## EXERCISE GOAL
Where an entry below contains an image, skip the image and copy the rest exactly.

## RECORDS FOR THIS TASK

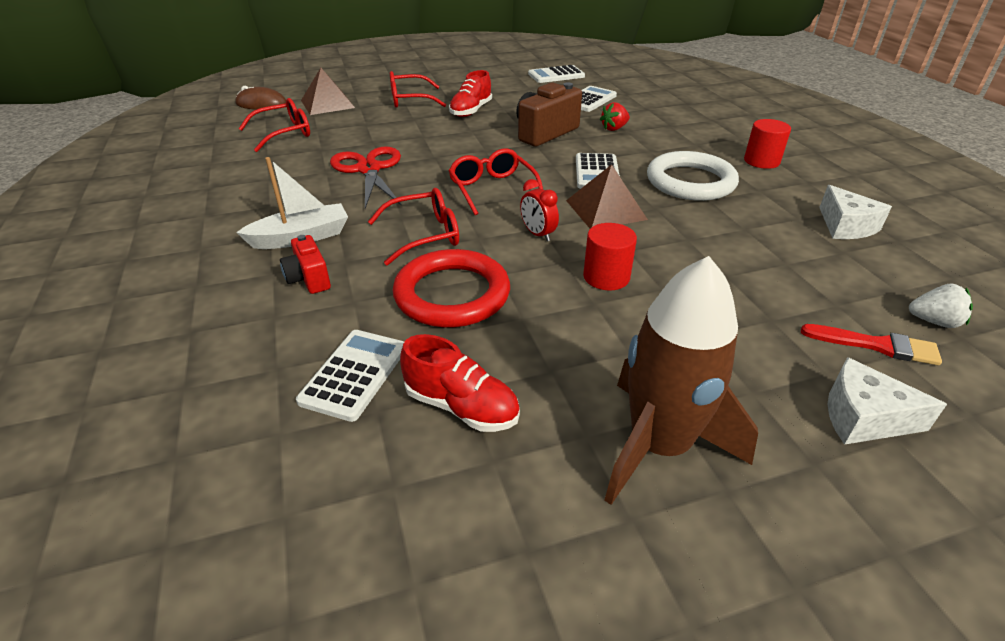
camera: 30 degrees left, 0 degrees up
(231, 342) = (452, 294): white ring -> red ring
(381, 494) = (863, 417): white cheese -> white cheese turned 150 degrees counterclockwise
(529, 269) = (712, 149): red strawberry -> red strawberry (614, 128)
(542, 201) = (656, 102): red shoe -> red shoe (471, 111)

## REPLY TO THE EXERCISE
camera: 30 degrees left, 0 degrees up
(231, 342) = (452, 294): white ring -> red ring
(381, 494) = (863, 417): white cheese -> white cheese turned 150 degrees counterclockwise
(529, 269) = (712, 149): red strawberry -> red strawberry (614, 128)
(542, 201) = (656, 102): red shoe -> red shoe (471, 111)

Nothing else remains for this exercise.